-- Opening Marker --
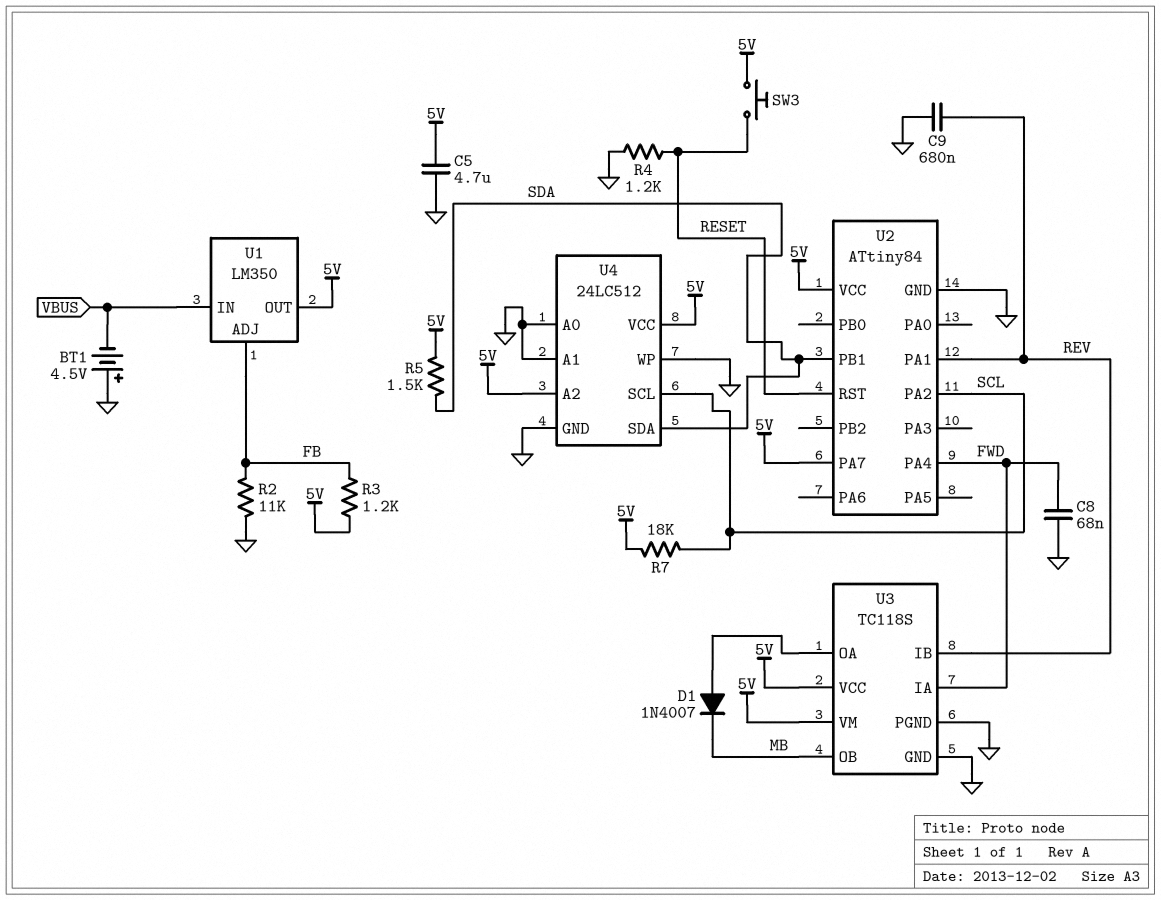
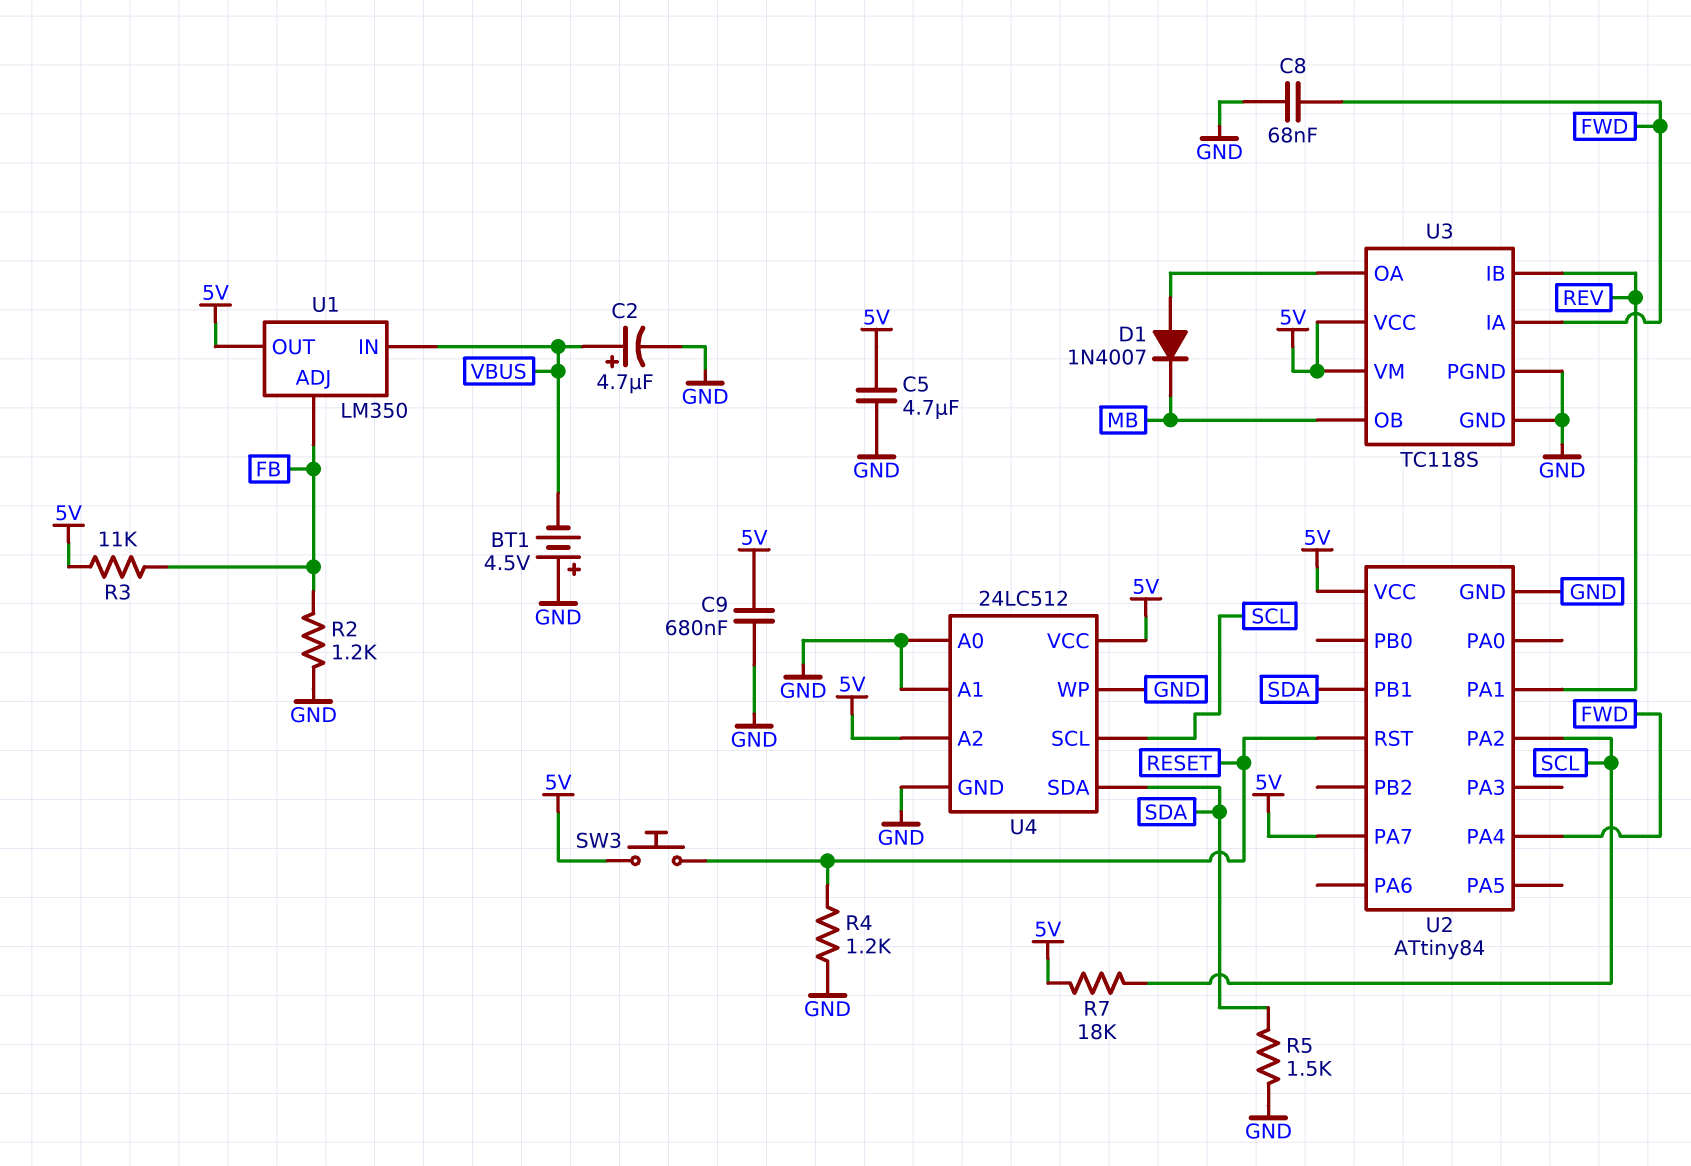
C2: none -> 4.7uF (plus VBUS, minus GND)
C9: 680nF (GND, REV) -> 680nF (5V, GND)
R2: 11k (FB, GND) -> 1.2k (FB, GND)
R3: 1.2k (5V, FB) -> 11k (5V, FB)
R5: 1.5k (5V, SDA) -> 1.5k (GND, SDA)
-- Closing Marker --
-- Opening Marker --
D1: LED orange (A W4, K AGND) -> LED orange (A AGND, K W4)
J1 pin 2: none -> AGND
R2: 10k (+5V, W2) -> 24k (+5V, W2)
-- Closing Marker --
-- Opening Marker --
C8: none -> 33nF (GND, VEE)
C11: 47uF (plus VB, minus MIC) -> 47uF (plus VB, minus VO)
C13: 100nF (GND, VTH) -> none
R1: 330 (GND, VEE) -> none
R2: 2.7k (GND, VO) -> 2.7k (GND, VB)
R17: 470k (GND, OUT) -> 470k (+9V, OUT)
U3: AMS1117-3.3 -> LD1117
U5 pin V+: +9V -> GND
-- Closing Marker --
**What to do:** Only the lines above from the line with "R2: 2.7k (GND, VO) -> 2.7k (GND, VB)" to the line with "U5 pin V+: +9V -> GND", those two lines included, should be reproduced exactly.

**Exercise output:**
R2: 2.7k (GND, VO) -> 2.7k (GND, VB)
R17: 470k (GND, OUT) -> 470k (+9V, OUT)
U3: AMS1117-3.3 -> LD1117
U5 pin V+: +9V -> GND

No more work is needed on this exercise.